--- EXERCISE MATERIALS Enclosed Below ---

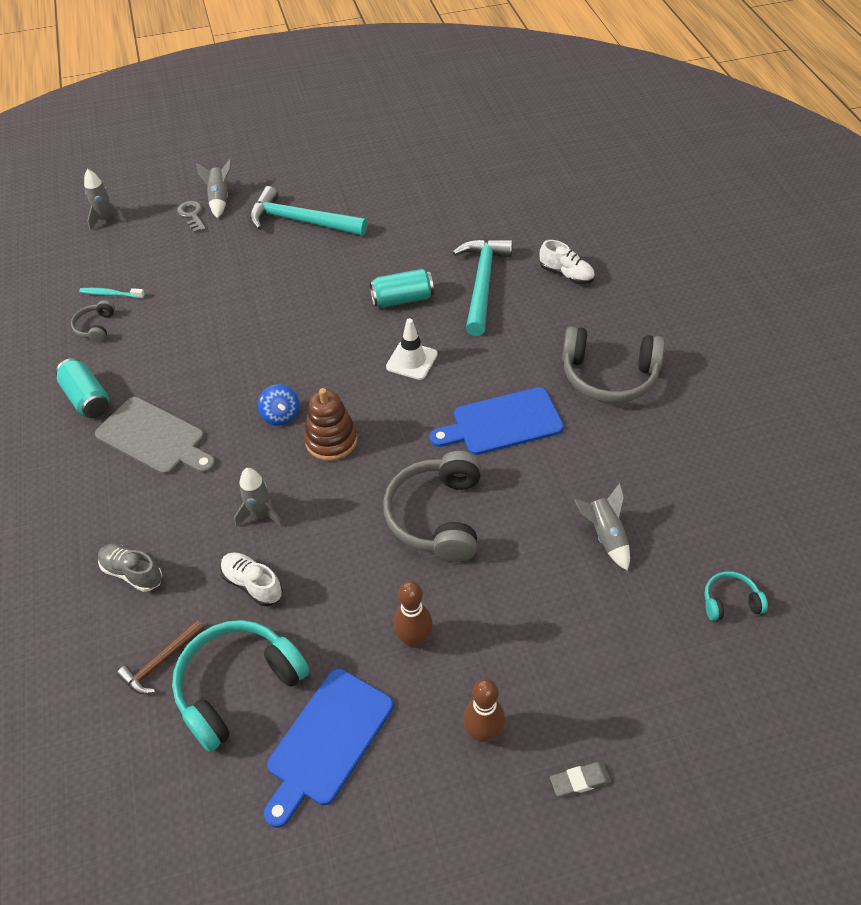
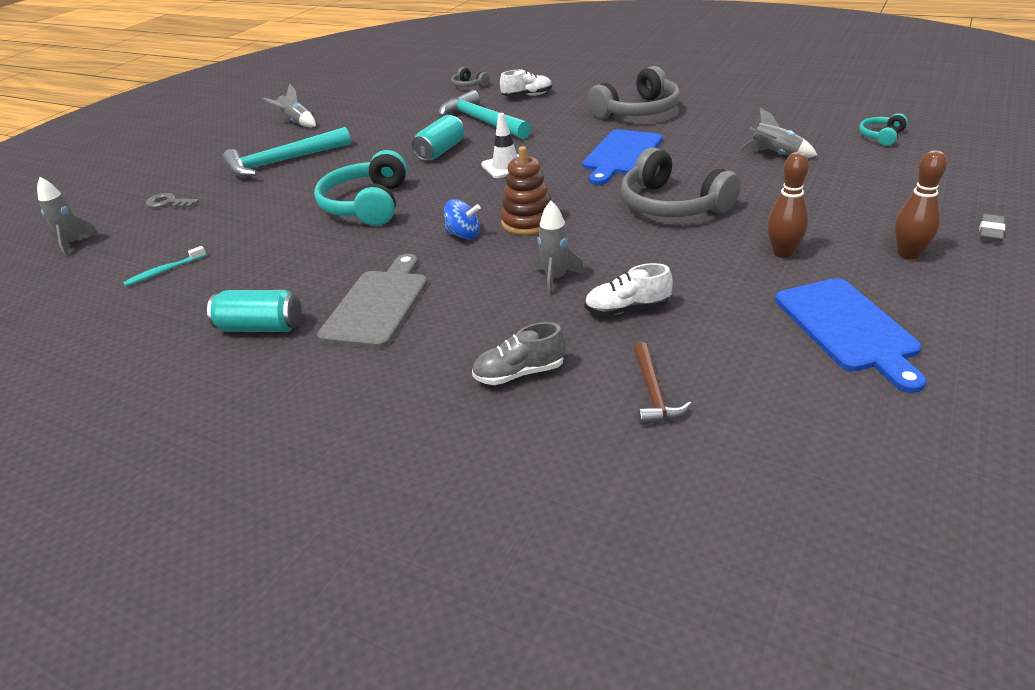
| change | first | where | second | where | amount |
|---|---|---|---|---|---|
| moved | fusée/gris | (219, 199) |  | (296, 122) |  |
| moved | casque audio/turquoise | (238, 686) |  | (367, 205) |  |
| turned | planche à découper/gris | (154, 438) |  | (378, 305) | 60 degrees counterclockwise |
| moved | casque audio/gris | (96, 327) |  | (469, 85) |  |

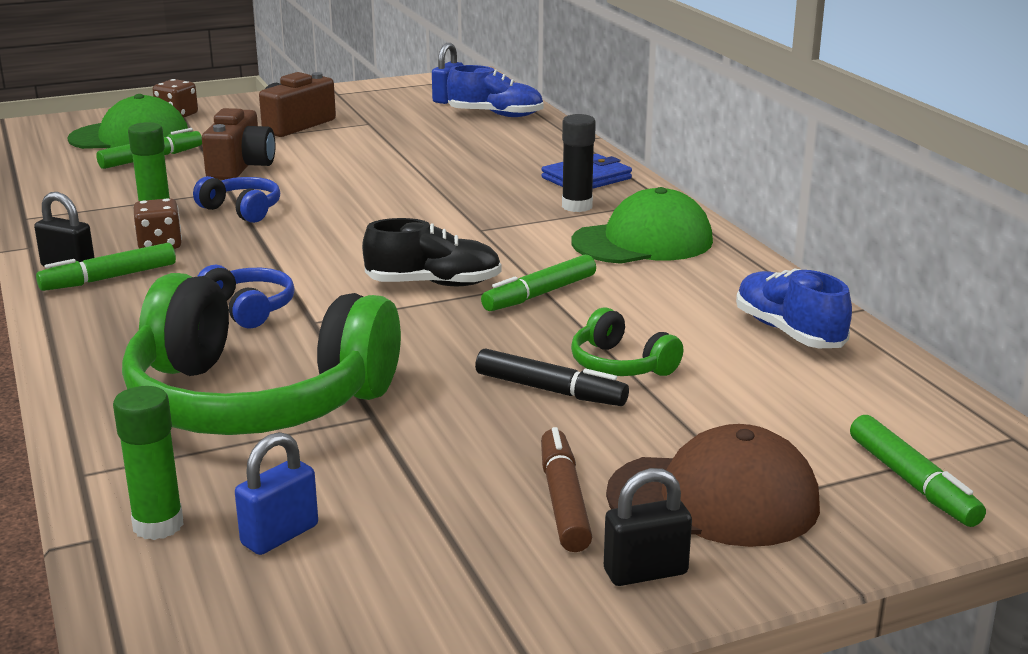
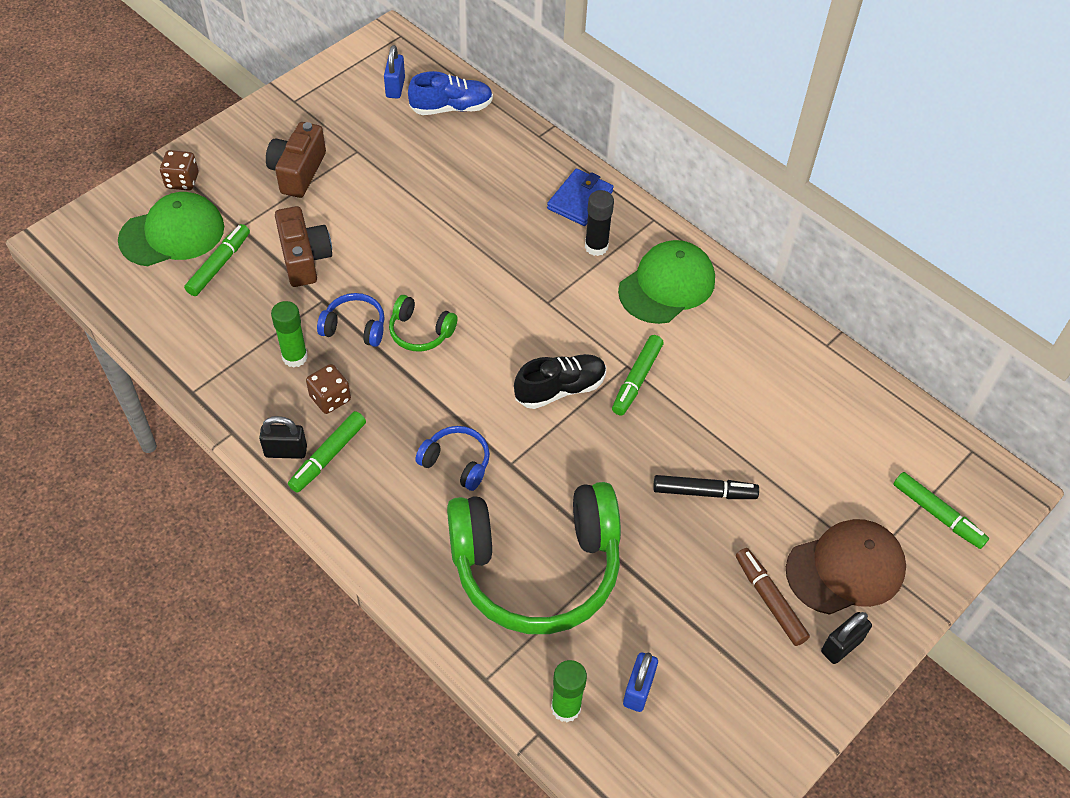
| change | first | where | second | where | amount |
|---|---|---|---|---|---|
| moved | casque audio/vert | (620, 365) |  | (420, 332) |  |
| removed | chaussure/bleu | (788, 332) |  |  |  |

--- End of Enclosed EXERCISE MATERIALS ---

WORK ITEM >> Return the material above verbatim, minus the pictures.

EXERCISE RESULT >>
| change | first | where | second | where | amount |
|---|---|---|---|---|---|
| moved | fusée/gris | (219, 199) |  | (296, 122) |  |
| moved | casque audio/turquoise | (238, 686) |  | (367, 205) |  |
| turned | planche à découper/gris | (154, 438) |  | (378, 305) | 60 degrees counterclockwise |
| moved | casque audio/gris | (96, 327) |  | (469, 85) |  |

| change | first | where | second | where | amount |
|---|---|---|---|---|---|
| moved | casque audio/vert | (620, 365) |  | (420, 332) |  |
| removed | chaussure/bleu | (788, 332) |  |  |  |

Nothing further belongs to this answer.